LISTED RECORDS =>
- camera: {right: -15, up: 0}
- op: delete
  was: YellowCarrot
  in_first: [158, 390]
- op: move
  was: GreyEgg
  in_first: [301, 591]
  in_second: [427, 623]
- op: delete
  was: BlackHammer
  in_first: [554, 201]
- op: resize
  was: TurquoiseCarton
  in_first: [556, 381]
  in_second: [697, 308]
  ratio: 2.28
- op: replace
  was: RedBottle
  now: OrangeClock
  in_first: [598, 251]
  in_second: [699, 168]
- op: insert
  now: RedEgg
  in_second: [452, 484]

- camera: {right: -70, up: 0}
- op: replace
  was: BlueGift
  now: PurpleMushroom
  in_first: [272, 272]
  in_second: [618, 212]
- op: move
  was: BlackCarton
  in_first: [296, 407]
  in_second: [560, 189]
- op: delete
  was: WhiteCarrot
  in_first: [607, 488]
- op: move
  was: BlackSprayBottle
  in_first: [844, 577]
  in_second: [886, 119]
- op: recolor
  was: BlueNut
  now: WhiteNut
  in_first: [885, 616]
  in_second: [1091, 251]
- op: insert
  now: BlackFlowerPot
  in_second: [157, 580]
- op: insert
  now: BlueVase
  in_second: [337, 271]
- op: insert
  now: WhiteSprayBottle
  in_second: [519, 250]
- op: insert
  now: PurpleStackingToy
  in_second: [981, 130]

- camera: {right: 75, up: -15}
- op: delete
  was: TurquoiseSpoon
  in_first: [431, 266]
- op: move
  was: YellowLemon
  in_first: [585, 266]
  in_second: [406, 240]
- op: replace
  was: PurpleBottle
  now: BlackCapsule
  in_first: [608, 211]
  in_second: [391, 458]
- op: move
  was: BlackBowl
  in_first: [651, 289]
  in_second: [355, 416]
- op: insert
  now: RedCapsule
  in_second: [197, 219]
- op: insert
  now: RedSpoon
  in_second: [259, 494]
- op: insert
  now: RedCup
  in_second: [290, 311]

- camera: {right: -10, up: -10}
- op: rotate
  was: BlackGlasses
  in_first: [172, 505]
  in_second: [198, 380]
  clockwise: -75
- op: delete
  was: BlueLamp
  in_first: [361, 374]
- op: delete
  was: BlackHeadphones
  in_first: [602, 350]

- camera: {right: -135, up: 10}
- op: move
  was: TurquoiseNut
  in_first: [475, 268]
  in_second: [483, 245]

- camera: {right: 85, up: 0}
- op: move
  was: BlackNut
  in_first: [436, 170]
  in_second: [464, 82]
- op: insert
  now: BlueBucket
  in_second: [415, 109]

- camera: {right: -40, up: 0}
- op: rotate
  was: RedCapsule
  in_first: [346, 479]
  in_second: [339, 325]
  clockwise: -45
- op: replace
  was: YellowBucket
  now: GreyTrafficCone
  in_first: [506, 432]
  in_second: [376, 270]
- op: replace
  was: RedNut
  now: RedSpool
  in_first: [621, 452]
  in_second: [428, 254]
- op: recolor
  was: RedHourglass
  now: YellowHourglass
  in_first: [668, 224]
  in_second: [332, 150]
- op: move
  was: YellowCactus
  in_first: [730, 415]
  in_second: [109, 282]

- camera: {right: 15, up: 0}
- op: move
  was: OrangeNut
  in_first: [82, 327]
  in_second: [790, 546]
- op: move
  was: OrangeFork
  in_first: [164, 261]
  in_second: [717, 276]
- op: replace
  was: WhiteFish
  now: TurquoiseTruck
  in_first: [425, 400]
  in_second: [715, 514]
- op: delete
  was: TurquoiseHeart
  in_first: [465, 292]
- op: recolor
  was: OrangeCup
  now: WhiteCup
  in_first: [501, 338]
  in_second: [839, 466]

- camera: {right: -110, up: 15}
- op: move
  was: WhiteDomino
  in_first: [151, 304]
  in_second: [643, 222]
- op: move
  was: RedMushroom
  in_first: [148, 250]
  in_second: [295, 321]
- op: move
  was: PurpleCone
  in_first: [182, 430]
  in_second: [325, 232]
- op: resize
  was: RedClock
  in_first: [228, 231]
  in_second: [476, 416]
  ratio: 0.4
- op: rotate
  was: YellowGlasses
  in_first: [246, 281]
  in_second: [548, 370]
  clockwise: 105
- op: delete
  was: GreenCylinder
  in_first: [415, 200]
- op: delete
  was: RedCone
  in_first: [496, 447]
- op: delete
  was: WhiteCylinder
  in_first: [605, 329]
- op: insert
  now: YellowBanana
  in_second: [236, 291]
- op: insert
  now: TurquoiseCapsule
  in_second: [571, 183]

WHAT THIS TASK INVOLVES => Copy the listing word for word, leaving nothing out.

ANSWER TO THE EXERCISE =>
- camera: {right: -15, up: 0}
- op: delete
  was: YellowCarrot
  in_first: [158, 390]
- op: move
  was: GreyEgg
  in_first: [301, 591]
  in_second: [427, 623]
- op: delete
  was: BlackHammer
  in_first: [554, 201]
- op: resize
  was: TurquoiseCarton
  in_first: [556, 381]
  in_second: [697, 308]
  ratio: 2.28
- op: replace
  was: RedBottle
  now: OrangeClock
  in_first: [598, 251]
  in_second: [699, 168]
- op: insert
  now: RedEgg
  in_second: [452, 484]

- camera: {right: -70, up: 0}
- op: replace
  was: BlueGift
  now: PurpleMushroom
  in_first: [272, 272]
  in_second: [618, 212]
- op: move
  was: BlackCarton
  in_first: [296, 407]
  in_second: [560, 189]
- op: delete
  was: WhiteCarrot
  in_first: [607, 488]
- op: move
  was: BlackSprayBottle
  in_first: [844, 577]
  in_second: [886, 119]
- op: recolor
  was: BlueNut
  now: WhiteNut
  in_first: [885, 616]
  in_second: [1091, 251]
- op: insert
  now: BlackFlowerPot
  in_second: [157, 580]
- op: insert
  now: BlueVase
  in_second: [337, 271]
- op: insert
  now: WhiteSprayBottle
  in_second: [519, 250]
- op: insert
  now: PurpleStackingToy
  in_second: [981, 130]

- camera: {right: 75, up: -15}
- op: delete
  was: TurquoiseSpoon
  in_first: [431, 266]
- op: move
  was: YellowLemon
  in_first: [585, 266]
  in_second: [406, 240]
- op: replace
  was: PurpleBottle
  now: BlackCapsule
  in_first: [608, 211]
  in_second: [391, 458]
- op: move
  was: BlackBowl
  in_first: [651, 289]
  in_second: [355, 416]
- op: insert
  now: RedCapsule
  in_second: [197, 219]
- op: insert
  now: RedSpoon
  in_second: [259, 494]
- op: insert
  now: RedCup
  in_second: [290, 311]

- camera: {right: -10, up: -10}
- op: rotate
  was: BlackGlasses
  in_first: [172, 505]
  in_second: [198, 380]
  clockwise: -75
- op: delete
  was: BlueLamp
  in_first: [361, 374]
- op: delete
  was: BlackHeadphones
  in_first: [602, 350]

- camera: {right: -135, up: 10}
- op: move
  was: TurquoiseNut
  in_first: [475, 268]
  in_second: [483, 245]

- camera: {right: 85, up: 0}
- op: move
  was: BlackNut
  in_first: [436, 170]
  in_second: [464, 82]
- op: insert
  now: BlueBucket
  in_second: [415, 109]

- camera: {right: -40, up: 0}
- op: rotate
  was: RedCapsule
  in_first: [346, 479]
  in_second: [339, 325]
  clockwise: -45
- op: replace
  was: YellowBucket
  now: GreyTrafficCone
  in_first: [506, 432]
  in_second: [376, 270]
- op: replace
  was: RedNut
  now: RedSpool
  in_first: [621, 452]
  in_second: [428, 254]
- op: recolor
  was: RedHourglass
  now: YellowHourglass
  in_first: [668, 224]
  in_second: [332, 150]
- op: move
  was: YellowCactus
  in_first: [730, 415]
  in_second: [109, 282]

- camera: {right: 15, up: 0}
- op: move
  was: OrangeNut
  in_first: [82, 327]
  in_second: [790, 546]
- op: move
  was: OrangeFork
  in_first: [164, 261]
  in_second: [717, 276]
- op: replace
  was: WhiteFish
  now: TurquoiseTruck
  in_first: [425, 400]
  in_second: [715, 514]
- op: delete
  was: TurquoiseHeart
  in_first: [465, 292]
- op: recolor
  was: OrangeCup
  now: WhiteCup
  in_first: [501, 338]
  in_second: [839, 466]

- camera: {right: -110, up: 15}
- op: move
  was: WhiteDomino
  in_first: [151, 304]
  in_second: [643, 222]
- op: move
  was: RedMushroom
  in_first: [148, 250]
  in_second: [295, 321]
- op: move
  was: PurpleCone
  in_first: [182, 430]
  in_second: [325, 232]
- op: resize
  was: RedClock
  in_first: [228, 231]
  in_second: [476, 416]
  ratio: 0.4
- op: rotate
  was: YellowGlasses
  in_first: [246, 281]
  in_second: [548, 370]
  clockwise: 105
- op: delete
  was: GreenCylinder
  in_first: [415, 200]
- op: delete
  was: RedCone
  in_first: [496, 447]
- op: delete
  was: WhiteCylinder
  in_first: [605, 329]
- op: insert
  now: YellowBanana
  in_second: [236, 291]
- op: insert
  now: TurquoiseCapsule
  in_second: [571, 183]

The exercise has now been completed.